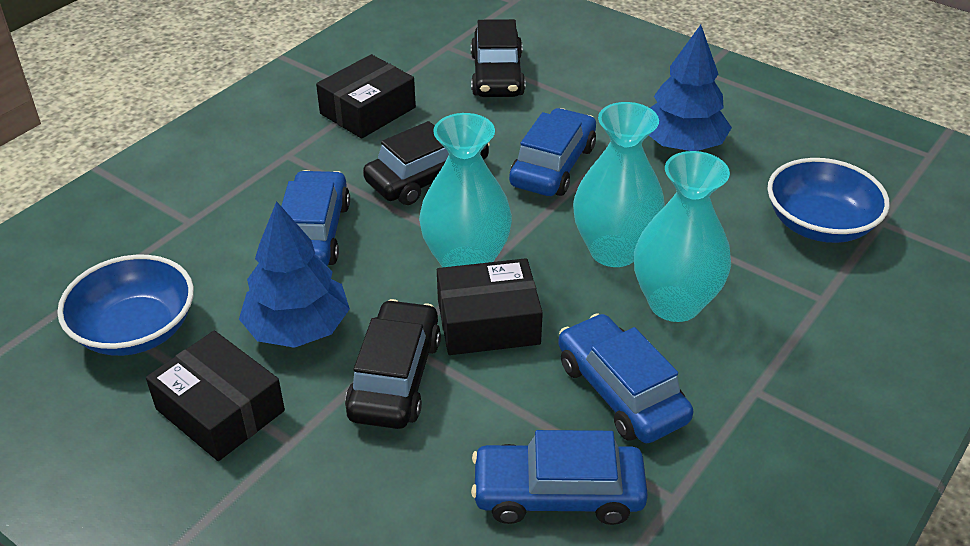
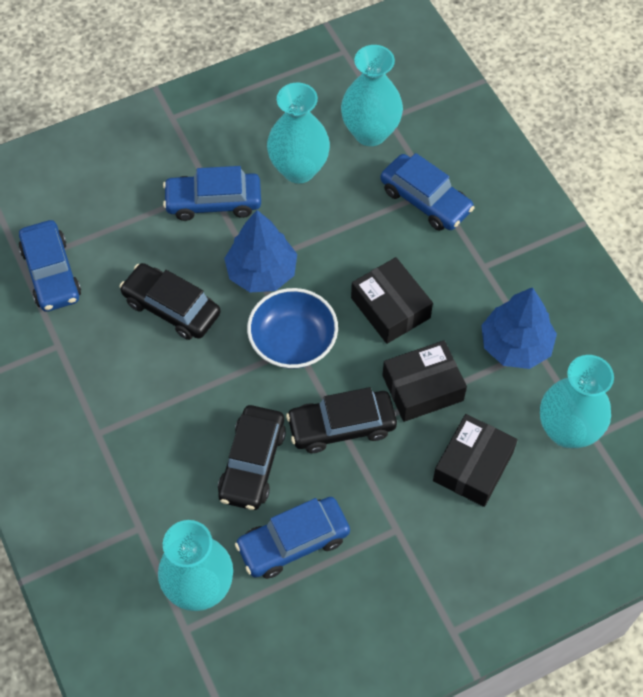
blue bowl: 2 -> 1
turquoise vase: 3 -> 4

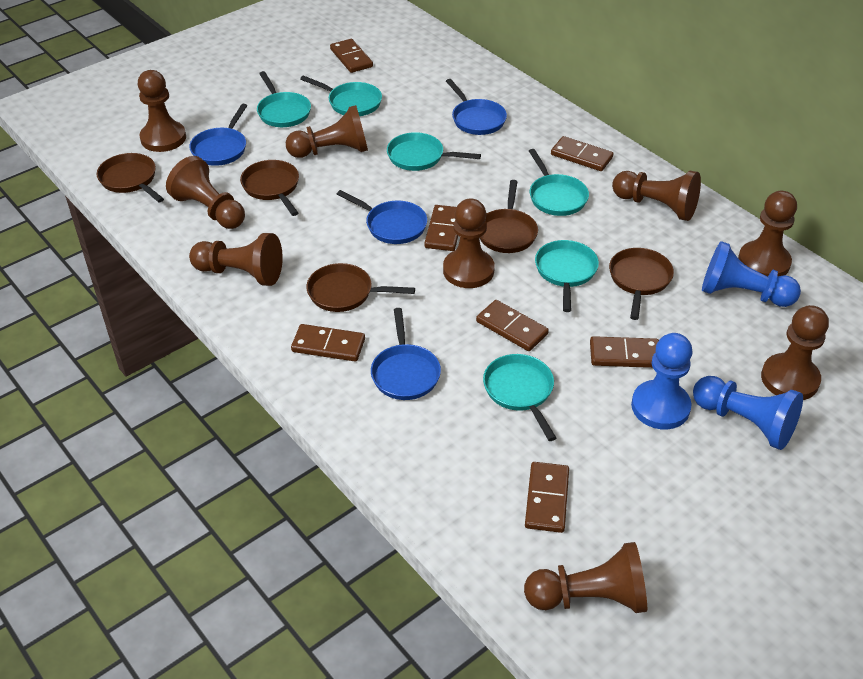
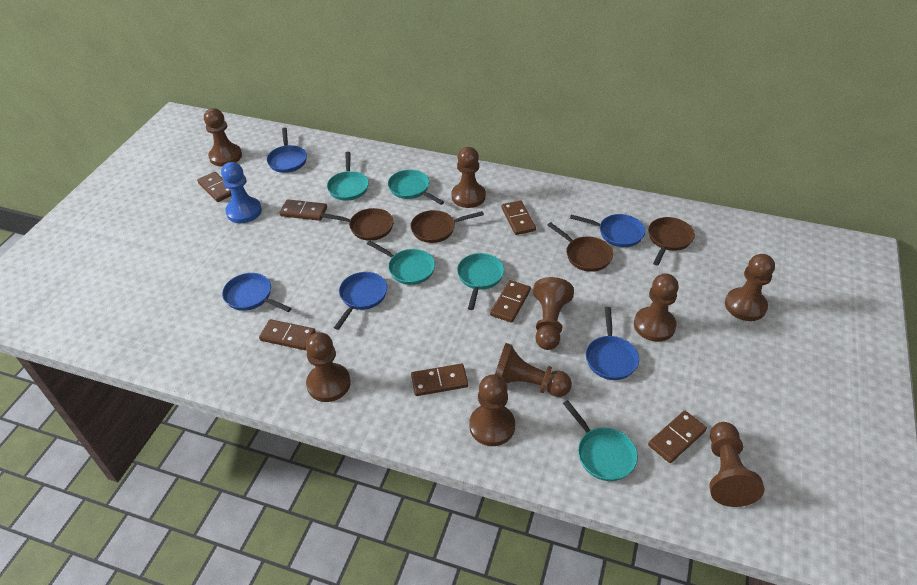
blue pan: 4 -> 5
blue pawn: 3 -> 1
brown pan: 5 -> 4
turquoise pan: 6 -> 5

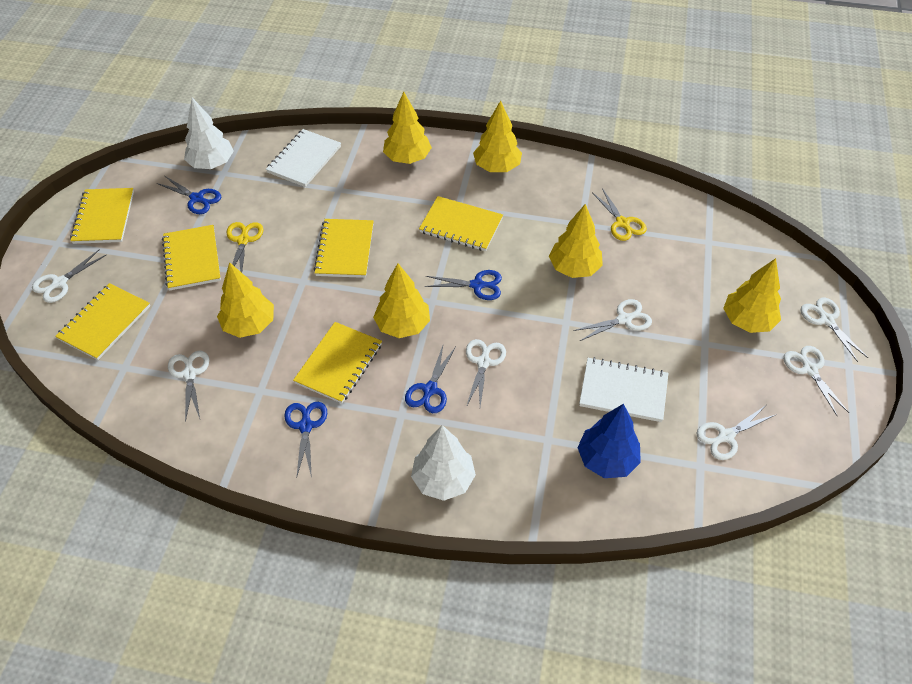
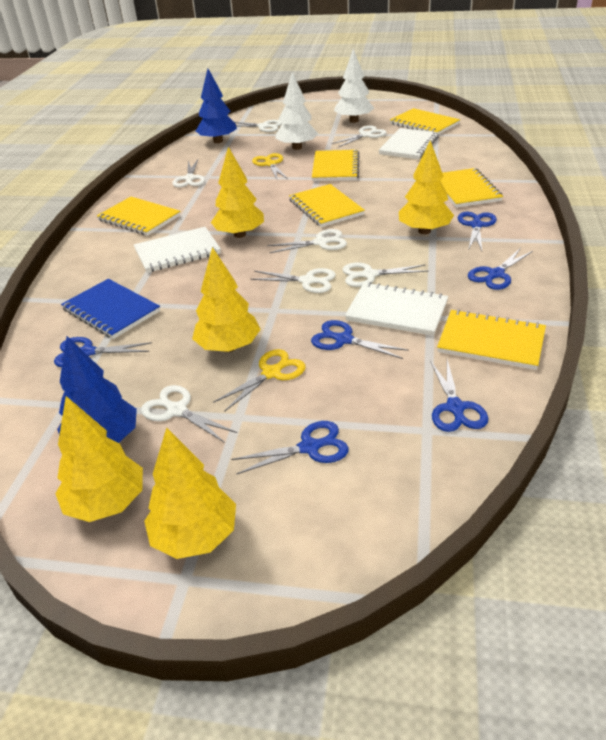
blue notebook: 0 -> 1
blue scissors: 4 -> 6
blue tree: 1 -> 2
white notebook: 2 -> 3
yellow tree: 6 -> 5

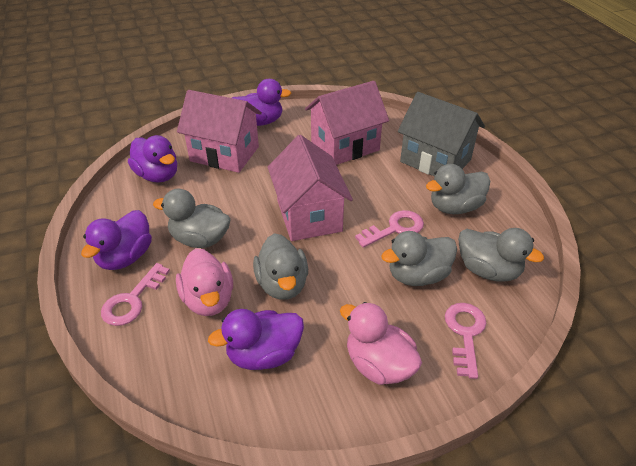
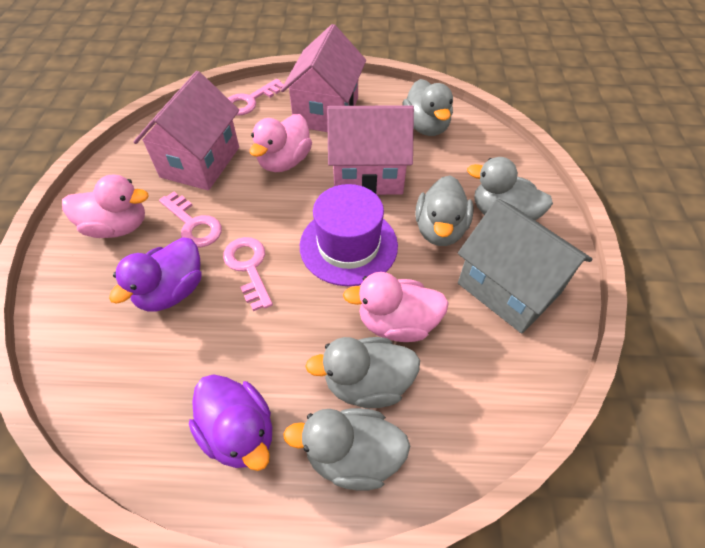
pink duck: 2 -> 3
purple duck: 4 -> 2
purple hat: 0 -> 1

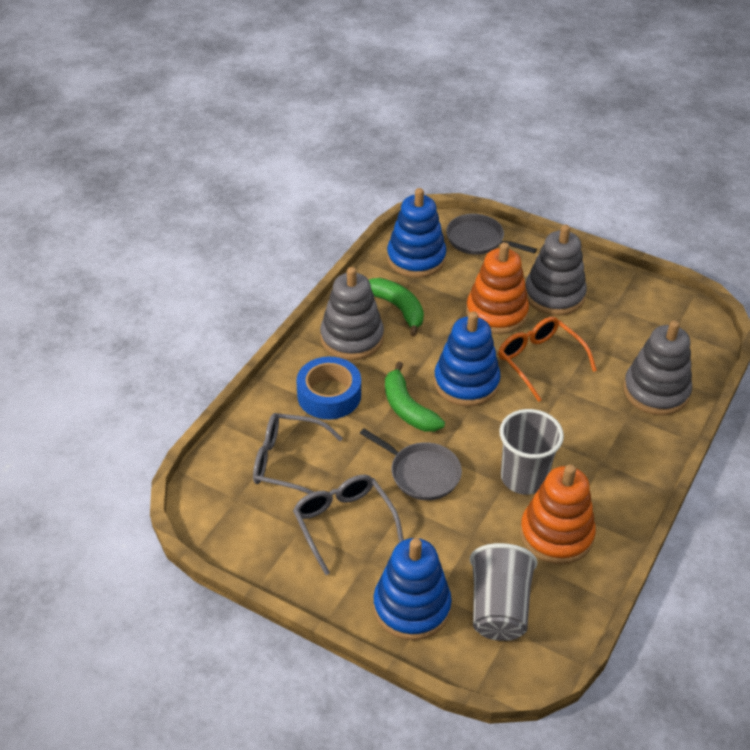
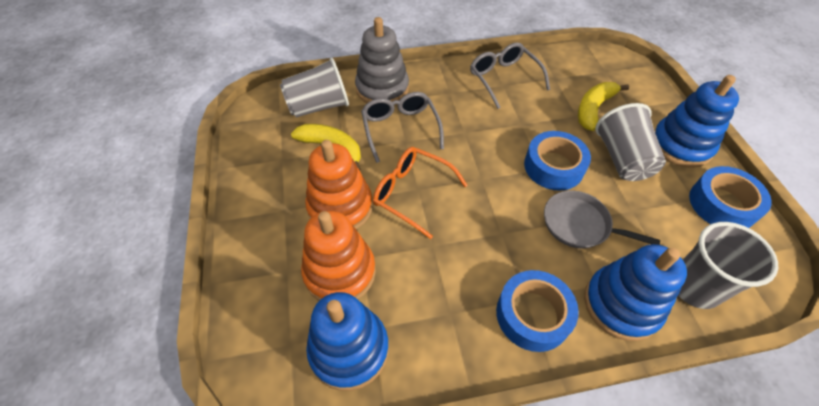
blue tape: 1 -> 3
green banana: 2 -> 0
grey cup: 2 -> 3
grey pan: 2 -> 1
grey stacking toy: 3 -> 1
yellow banana: 0 -> 2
——
## Task instructions
Using the material above, return every line exactly as it appears, minus the pictures.

## Output below
blue bowl: 2 -> 1
turquoise vase: 3 -> 4

blue pan: 4 -> 5
blue pawn: 3 -> 1
brown pan: 5 -> 4
turquoise pan: 6 -> 5

blue notebook: 0 -> 1
blue scissors: 4 -> 6
blue tree: 1 -> 2
white notebook: 2 -> 3
yellow tree: 6 -> 5

pink duck: 2 -> 3
purple duck: 4 -> 2
purple hat: 0 -> 1

blue tape: 1 -> 3
green banana: 2 -> 0
grey cup: 2 -> 3
grey pan: 2 -> 1
grey stacking toy: 3 -> 1
yellow banana: 0 -> 2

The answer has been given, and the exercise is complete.